[Opening Records for this exercise section]

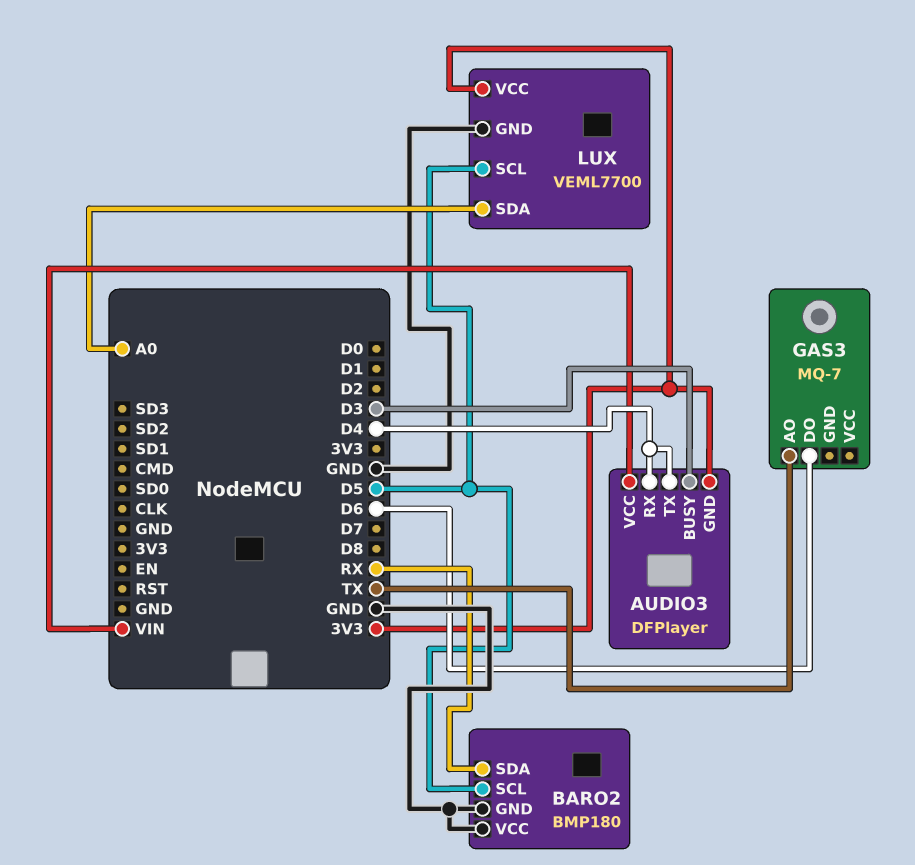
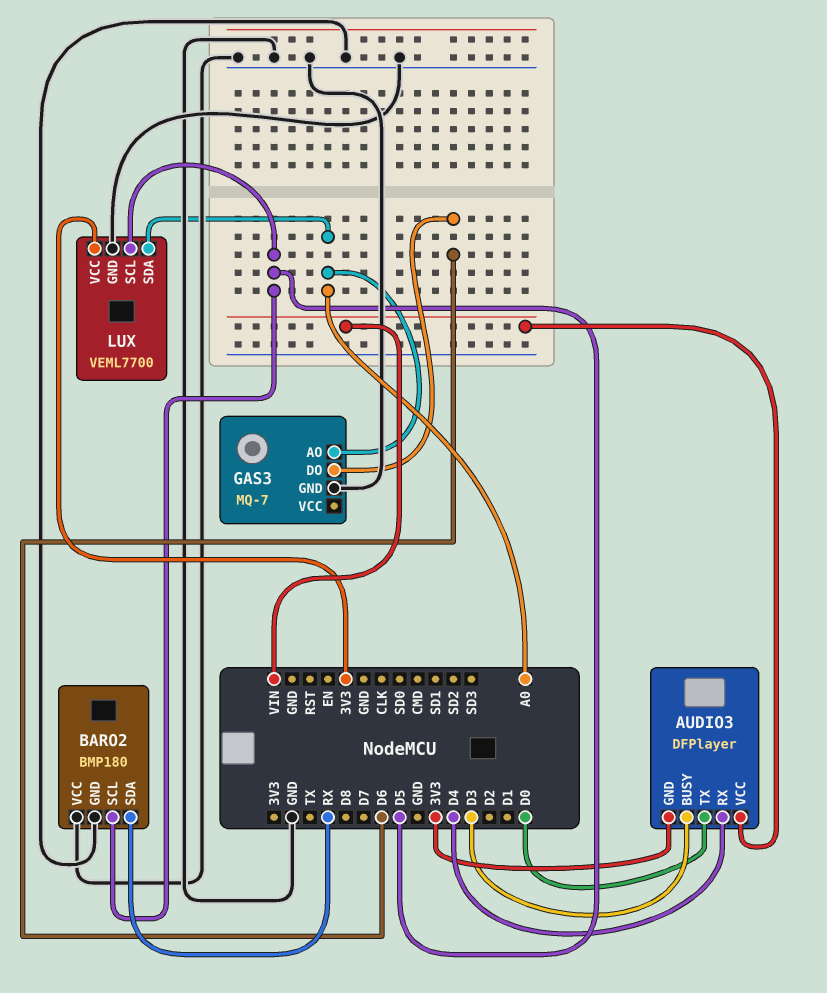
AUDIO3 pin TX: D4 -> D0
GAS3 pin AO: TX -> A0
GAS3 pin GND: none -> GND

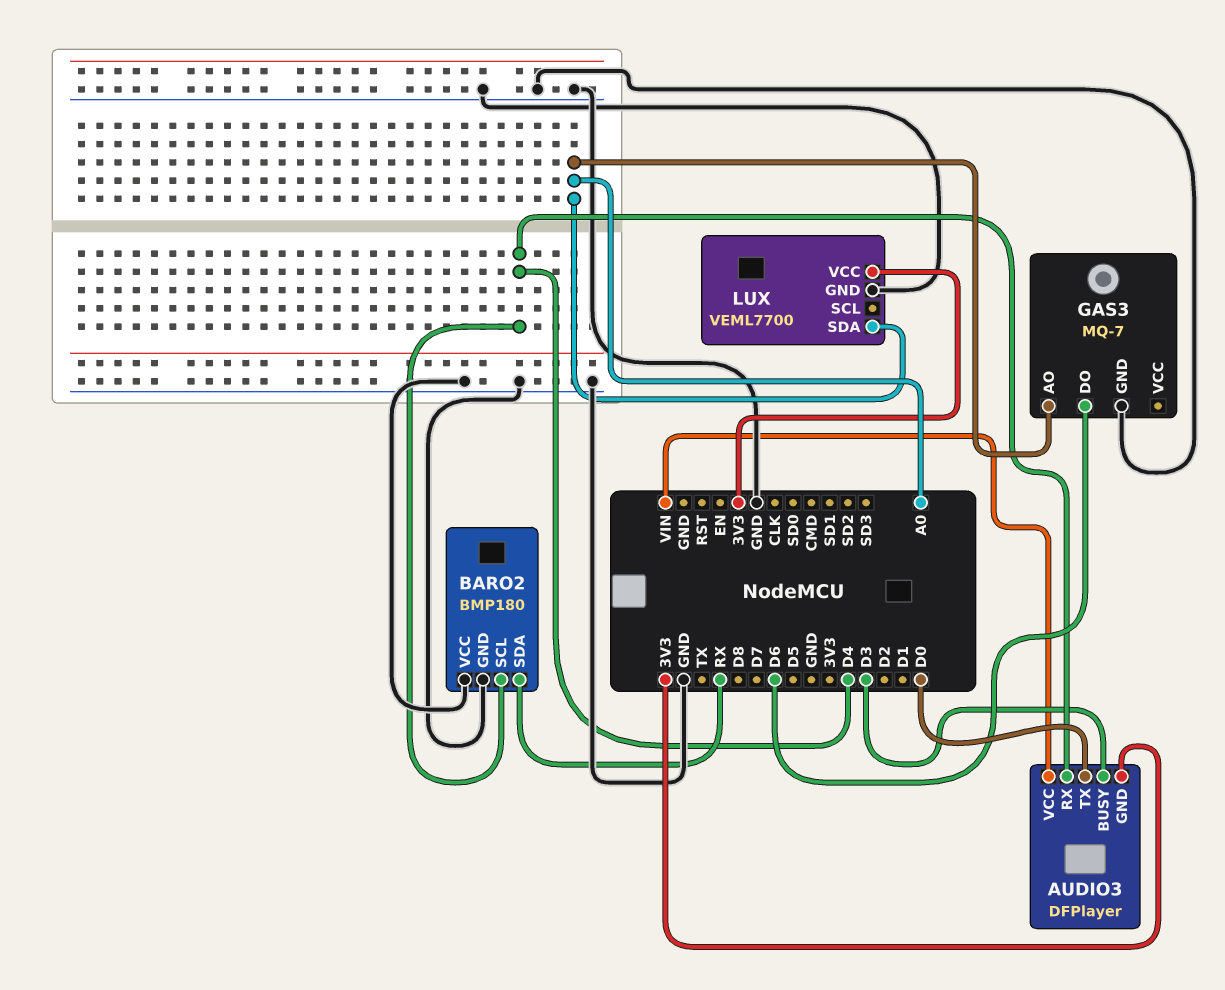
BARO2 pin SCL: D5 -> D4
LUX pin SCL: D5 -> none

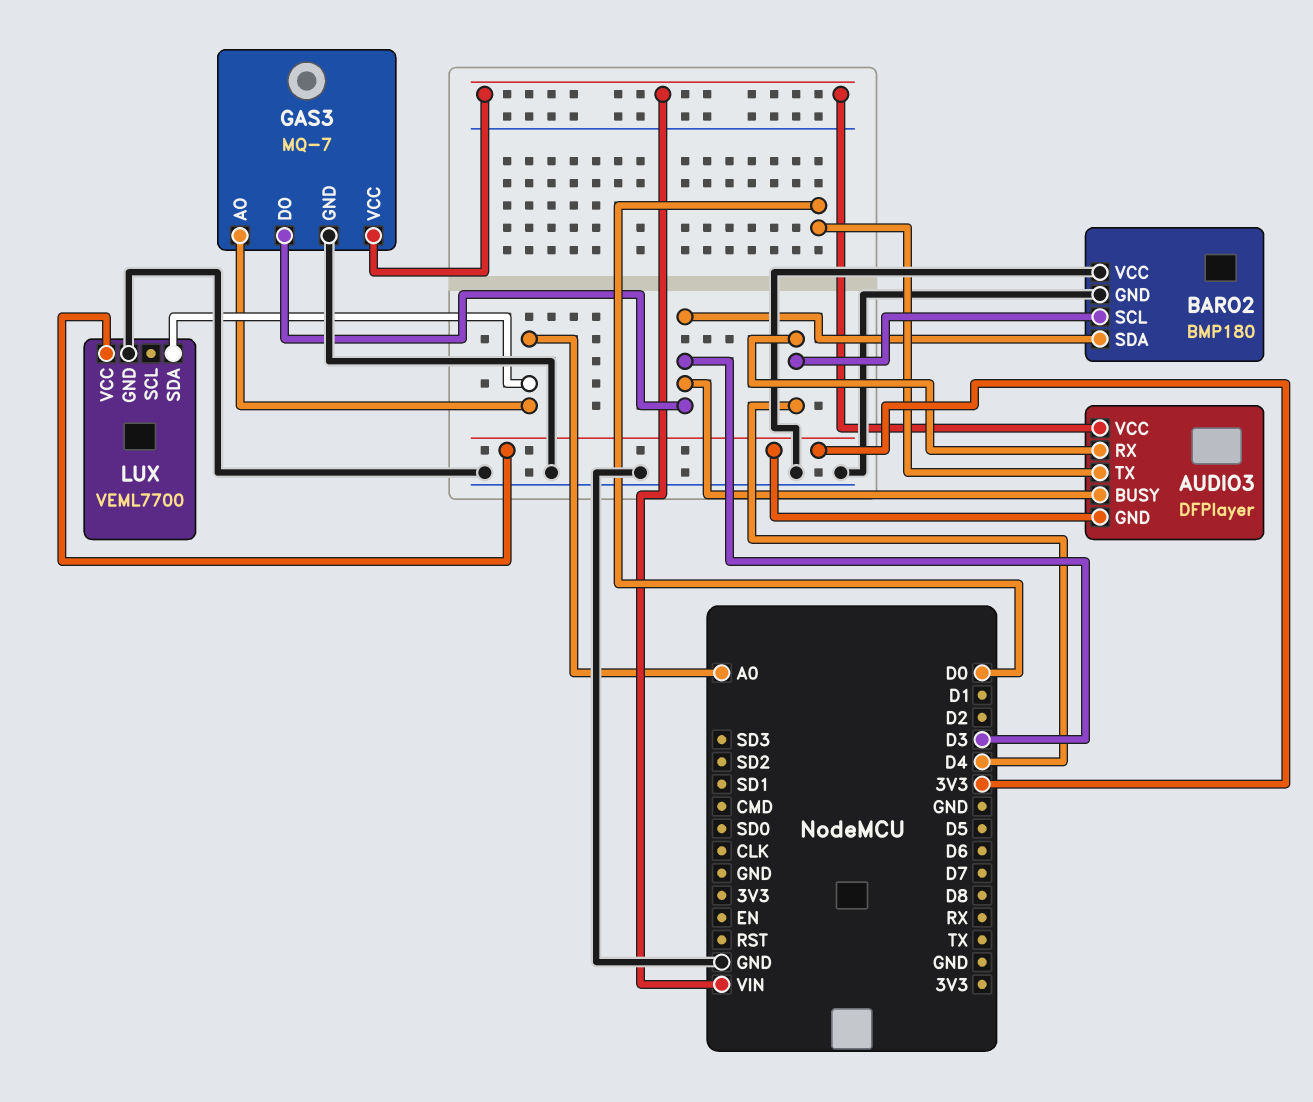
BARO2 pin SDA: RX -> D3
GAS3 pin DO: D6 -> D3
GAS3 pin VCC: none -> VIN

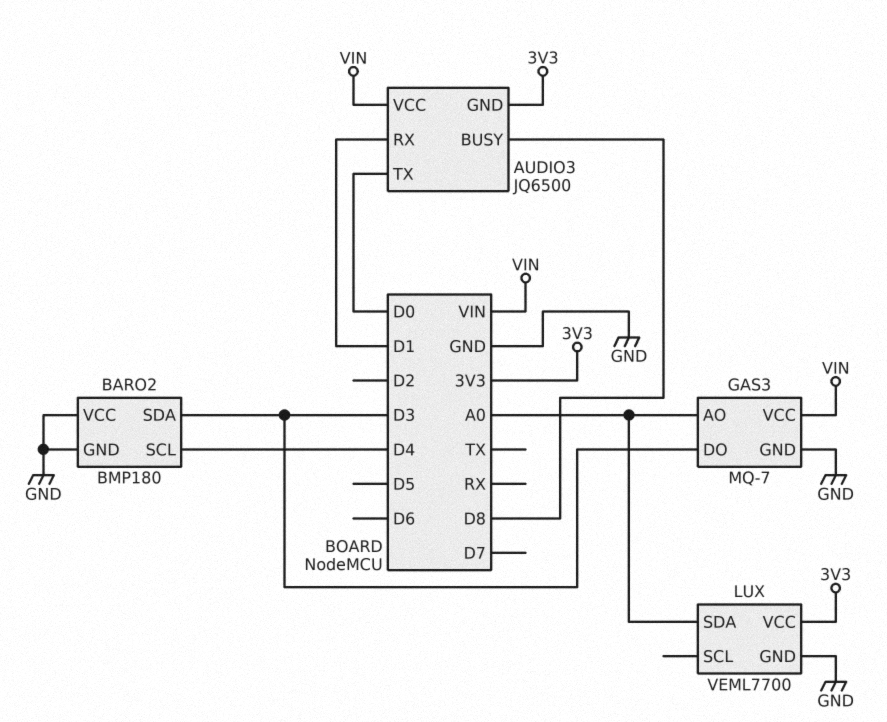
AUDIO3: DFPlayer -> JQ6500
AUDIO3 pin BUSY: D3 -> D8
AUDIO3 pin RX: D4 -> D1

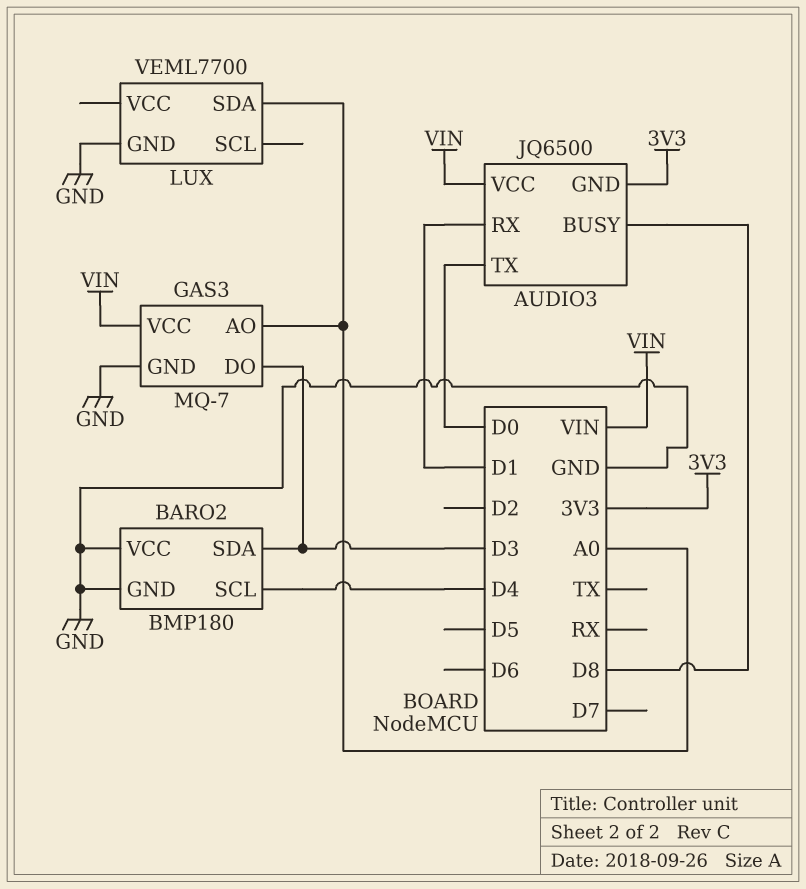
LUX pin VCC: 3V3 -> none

[Closing Records for this exercise section]
[Opening Records for this exercise section]

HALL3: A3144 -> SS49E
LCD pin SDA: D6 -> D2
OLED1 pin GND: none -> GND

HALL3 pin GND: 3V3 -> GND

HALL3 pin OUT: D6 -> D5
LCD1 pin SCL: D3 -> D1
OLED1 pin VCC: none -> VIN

[Closing Records for this exercise section]
[Opening Records for this exercise section]

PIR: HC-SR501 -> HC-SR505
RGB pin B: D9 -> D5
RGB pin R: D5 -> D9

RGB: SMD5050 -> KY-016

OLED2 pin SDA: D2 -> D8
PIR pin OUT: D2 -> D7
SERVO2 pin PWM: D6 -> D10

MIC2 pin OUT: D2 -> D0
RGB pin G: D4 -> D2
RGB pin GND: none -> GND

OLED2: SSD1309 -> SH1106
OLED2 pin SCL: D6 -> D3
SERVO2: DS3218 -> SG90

[Closing Records for this exercise section]

Problem description =>
Search the entries for the word "none" and pick out every line that holds it.

Solution for this problem =>
GAS3 pin GND: none -> GND
LUX pin SCL: D5 -> none
GAS3 pin VCC: none -> VIN
LUX pin VCC: 3V3 -> none
OLED1 pin GND: none -> GND
OLED1 pin VCC: none -> VIN
RGB pin GND: none -> GND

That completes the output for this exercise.